• Problem statement: Lines containing the word "none" are the ones to copy from the records below.

##########

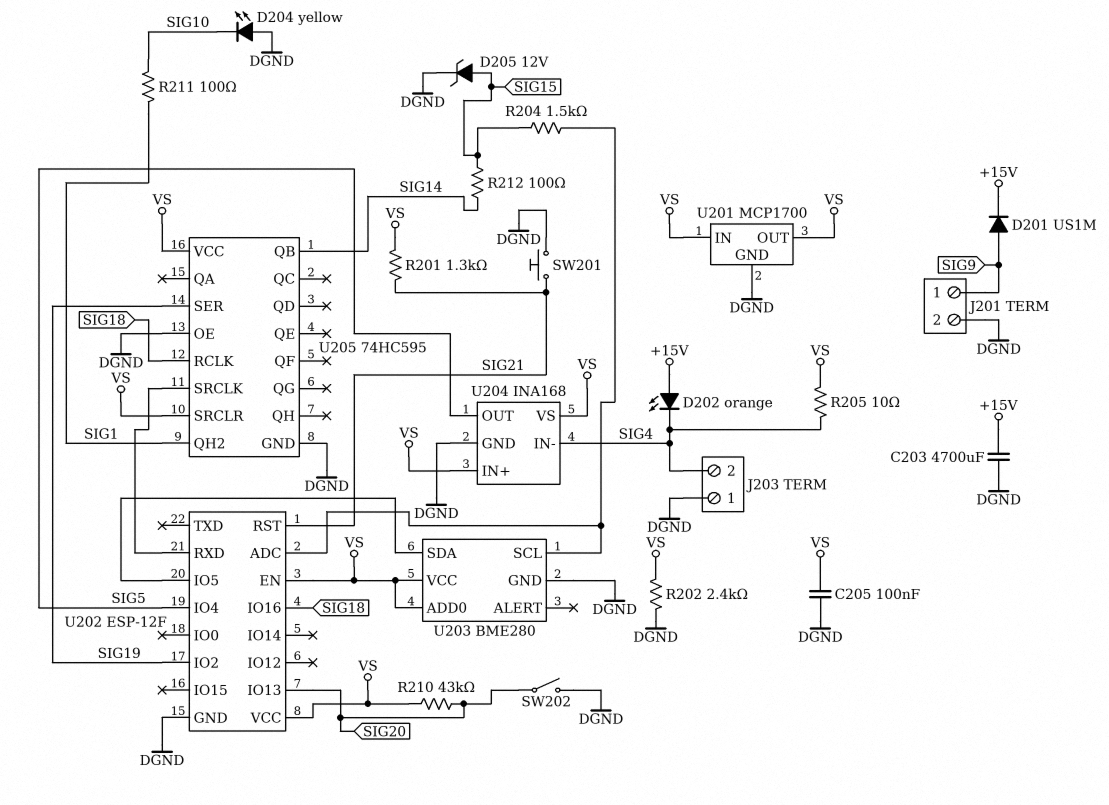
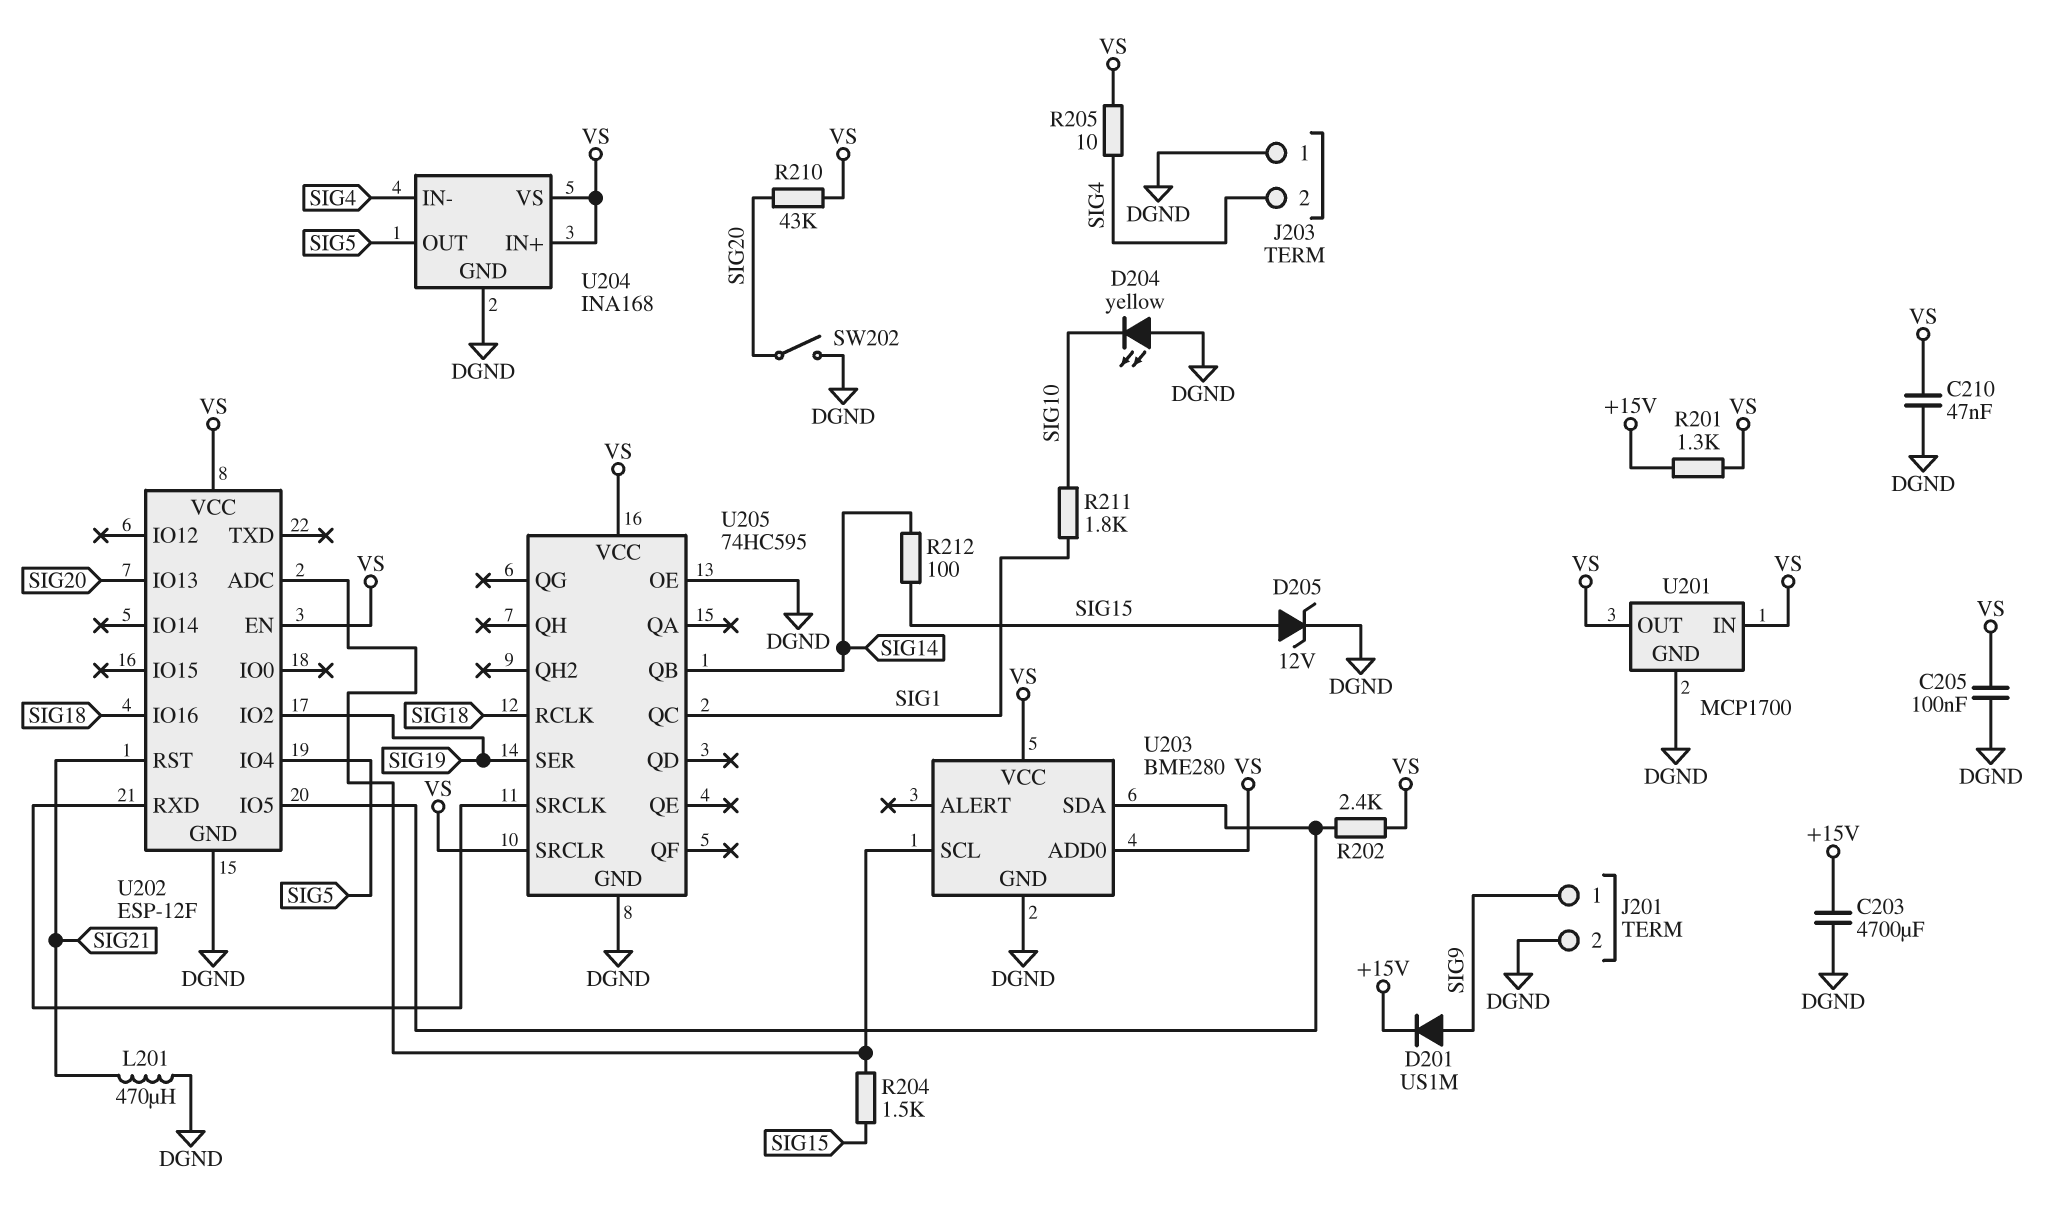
C210: none -> 47nF (DGND, VS)
D202: LED orange (A +15V, K SIG4) -> none
L201: none -> 470uH (DGND, SIG21)
R201: 1.3k (SIG21, VS) -> 1.3k (+15V, VS)
R202: 2.4k (DGND, VS) -> 2.4k (U202/IO5, VS)
R211: 100 (SIG1, SIG10) -> 1.8k (SIG1, SIG10)
SW201: button (DGND, SIG21) -> none
U205 pin QC: none -> SIG1
U205 pin QH2: SIG1 -> none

##########

• Exercise result:
C210: none -> 47nF (DGND, VS)
D202: LED orange (A +15V, K SIG4) -> none
L201: none -> 470uH (DGND, SIG21)
SW201: button (DGND, SIG21) -> none
U205 pin QC: none -> SIG1
U205 pin QH2: SIG1 -> none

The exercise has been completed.